Scene change data:
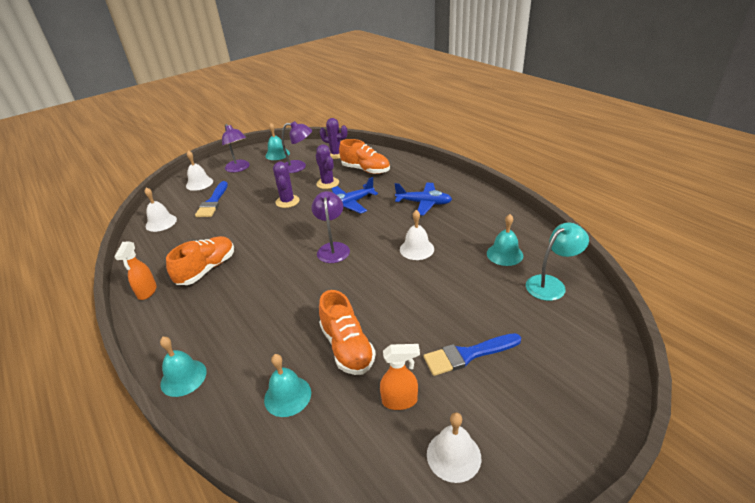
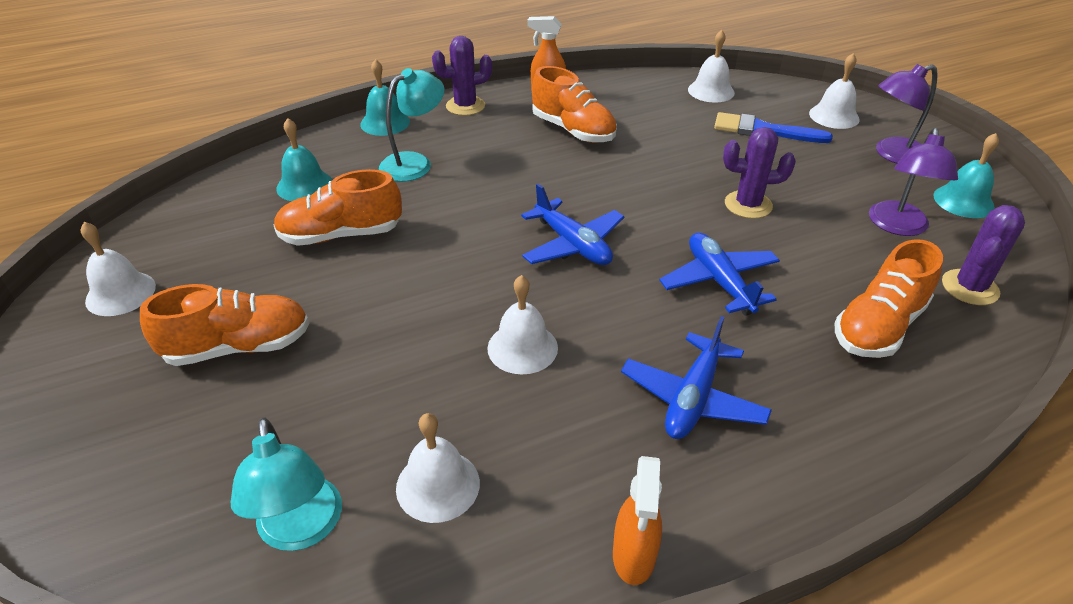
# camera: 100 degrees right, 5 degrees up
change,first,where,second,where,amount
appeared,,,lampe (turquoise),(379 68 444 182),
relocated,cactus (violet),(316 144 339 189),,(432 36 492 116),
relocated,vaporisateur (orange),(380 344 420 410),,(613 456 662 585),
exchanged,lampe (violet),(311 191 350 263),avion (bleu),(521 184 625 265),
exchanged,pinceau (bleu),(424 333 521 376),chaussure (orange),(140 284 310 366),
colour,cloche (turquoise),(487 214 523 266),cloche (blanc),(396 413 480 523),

Work request:
Exactly as written, reproduce all of the entries while dropping the pictures.

Exercise solution:
# camera: 100 degrees right, 5 degrees up
change,first,where,second,where,amount
appeared,,,lampe (turquoise),(379 68 444 182),
relocated,cactus (violet),(316 144 339 189),,(432 36 492 116),
relocated,vaporisateur (orange),(380 344 420 410),,(613 456 662 585),
exchanged,lampe (violet),(311 191 350 263),avion (bleu),(521 184 625 265),
exchanged,pinceau (bleu),(424 333 521 376),chaussure (orange),(140 284 310 366),
colour,cloche (turquoise),(487 214 523 266),cloche (blanc),(396 413 480 523),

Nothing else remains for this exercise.